ASSIGNMENT »
Your response must be made up of each line in the data below that contains the string "drum".

Data entries

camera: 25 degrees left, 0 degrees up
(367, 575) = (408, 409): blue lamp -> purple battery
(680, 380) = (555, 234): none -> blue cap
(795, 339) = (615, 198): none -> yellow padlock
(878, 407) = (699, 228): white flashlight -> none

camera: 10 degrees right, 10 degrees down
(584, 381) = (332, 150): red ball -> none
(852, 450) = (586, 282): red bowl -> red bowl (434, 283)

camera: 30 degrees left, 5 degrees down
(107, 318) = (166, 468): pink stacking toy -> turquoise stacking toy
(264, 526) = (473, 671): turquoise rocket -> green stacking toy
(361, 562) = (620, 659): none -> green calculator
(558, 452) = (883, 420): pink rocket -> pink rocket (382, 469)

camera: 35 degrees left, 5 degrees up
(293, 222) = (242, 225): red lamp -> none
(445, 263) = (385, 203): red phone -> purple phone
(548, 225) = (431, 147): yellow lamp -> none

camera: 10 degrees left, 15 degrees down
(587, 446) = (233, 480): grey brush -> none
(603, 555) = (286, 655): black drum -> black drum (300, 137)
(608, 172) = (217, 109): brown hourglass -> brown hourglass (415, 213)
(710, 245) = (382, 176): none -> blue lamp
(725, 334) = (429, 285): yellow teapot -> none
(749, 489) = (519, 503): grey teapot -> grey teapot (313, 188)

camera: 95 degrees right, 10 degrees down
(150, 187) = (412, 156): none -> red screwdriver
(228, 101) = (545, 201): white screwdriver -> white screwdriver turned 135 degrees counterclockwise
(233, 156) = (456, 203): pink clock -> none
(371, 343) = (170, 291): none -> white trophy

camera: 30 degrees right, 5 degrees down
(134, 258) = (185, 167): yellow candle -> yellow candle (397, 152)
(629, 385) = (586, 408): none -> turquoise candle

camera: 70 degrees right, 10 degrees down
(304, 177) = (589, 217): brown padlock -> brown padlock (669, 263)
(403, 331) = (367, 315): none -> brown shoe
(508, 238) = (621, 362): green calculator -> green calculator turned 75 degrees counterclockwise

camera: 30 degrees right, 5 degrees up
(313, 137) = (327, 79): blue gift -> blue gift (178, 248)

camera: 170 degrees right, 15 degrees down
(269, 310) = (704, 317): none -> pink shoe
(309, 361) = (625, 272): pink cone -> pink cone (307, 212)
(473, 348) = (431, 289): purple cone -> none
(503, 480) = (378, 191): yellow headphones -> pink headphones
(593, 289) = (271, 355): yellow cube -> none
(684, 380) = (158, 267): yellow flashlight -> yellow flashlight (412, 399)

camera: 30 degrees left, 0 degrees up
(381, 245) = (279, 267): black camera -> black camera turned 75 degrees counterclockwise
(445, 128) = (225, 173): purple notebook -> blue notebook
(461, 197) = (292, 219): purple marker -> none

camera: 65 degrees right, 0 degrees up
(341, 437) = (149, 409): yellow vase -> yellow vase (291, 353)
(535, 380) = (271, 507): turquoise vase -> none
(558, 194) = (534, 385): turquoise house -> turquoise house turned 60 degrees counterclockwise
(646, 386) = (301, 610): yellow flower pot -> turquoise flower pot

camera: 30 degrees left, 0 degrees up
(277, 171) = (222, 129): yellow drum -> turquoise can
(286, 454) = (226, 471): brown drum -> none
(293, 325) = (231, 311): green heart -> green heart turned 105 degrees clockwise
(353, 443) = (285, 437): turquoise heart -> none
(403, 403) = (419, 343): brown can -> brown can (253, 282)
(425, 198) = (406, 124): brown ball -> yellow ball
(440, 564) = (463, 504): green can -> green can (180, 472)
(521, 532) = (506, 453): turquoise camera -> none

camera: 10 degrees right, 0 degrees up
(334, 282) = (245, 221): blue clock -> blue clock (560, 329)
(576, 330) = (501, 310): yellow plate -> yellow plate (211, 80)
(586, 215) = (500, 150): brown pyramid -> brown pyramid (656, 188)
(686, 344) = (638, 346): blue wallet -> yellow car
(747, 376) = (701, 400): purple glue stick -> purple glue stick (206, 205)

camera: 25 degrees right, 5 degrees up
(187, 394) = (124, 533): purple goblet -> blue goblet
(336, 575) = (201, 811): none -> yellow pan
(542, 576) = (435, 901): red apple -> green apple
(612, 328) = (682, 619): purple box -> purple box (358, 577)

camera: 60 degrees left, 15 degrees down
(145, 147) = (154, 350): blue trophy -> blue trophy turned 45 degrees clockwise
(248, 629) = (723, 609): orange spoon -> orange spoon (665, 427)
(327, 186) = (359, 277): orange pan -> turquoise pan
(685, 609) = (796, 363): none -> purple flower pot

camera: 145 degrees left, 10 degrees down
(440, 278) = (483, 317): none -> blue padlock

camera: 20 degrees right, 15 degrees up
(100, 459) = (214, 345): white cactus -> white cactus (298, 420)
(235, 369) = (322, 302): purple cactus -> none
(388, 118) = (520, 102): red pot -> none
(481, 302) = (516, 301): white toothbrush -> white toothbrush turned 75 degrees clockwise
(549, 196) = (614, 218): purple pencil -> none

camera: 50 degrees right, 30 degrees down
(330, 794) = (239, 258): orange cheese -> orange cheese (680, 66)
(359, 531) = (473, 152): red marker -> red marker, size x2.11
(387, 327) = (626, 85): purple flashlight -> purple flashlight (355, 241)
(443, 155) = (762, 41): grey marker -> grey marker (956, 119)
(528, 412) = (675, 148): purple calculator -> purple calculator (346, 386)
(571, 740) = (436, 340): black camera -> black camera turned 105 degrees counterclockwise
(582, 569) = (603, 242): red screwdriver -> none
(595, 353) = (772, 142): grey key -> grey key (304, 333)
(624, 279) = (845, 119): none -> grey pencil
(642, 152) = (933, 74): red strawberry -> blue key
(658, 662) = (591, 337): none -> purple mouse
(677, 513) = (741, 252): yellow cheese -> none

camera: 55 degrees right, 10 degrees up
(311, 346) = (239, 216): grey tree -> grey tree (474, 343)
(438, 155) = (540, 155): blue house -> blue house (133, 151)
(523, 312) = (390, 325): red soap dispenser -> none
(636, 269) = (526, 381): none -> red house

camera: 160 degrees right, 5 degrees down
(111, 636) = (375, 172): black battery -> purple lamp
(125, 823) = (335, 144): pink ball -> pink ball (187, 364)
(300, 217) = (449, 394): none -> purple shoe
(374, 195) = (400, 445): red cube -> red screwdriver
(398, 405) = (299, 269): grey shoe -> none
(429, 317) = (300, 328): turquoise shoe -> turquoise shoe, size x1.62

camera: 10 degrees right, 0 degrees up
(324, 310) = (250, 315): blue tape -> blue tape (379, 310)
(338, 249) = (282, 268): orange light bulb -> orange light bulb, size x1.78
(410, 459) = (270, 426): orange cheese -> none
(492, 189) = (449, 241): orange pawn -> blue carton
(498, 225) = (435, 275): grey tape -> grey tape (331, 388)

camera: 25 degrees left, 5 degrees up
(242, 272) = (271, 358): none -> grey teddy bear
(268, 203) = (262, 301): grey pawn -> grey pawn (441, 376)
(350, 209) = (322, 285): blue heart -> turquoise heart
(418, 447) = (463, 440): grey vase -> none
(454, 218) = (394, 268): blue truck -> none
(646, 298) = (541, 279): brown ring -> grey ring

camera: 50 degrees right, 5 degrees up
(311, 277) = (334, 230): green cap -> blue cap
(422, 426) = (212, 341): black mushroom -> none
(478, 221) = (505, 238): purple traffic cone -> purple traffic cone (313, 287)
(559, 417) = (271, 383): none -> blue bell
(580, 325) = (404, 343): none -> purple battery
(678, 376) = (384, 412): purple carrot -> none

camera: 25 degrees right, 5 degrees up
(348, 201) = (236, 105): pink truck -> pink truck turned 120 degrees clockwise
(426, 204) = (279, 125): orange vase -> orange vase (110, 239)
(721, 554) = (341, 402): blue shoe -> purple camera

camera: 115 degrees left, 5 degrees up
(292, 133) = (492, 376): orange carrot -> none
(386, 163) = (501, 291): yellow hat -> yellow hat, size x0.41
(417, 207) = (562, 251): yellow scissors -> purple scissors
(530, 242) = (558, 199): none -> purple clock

RESULT OF THE TASK »
(603, 555) = (286, 655): black drum -> black drum (300, 137)
(277, 171) = (222, 129): yellow drum -> turquoise can
(286, 454) = (226, 471): brown drum -> none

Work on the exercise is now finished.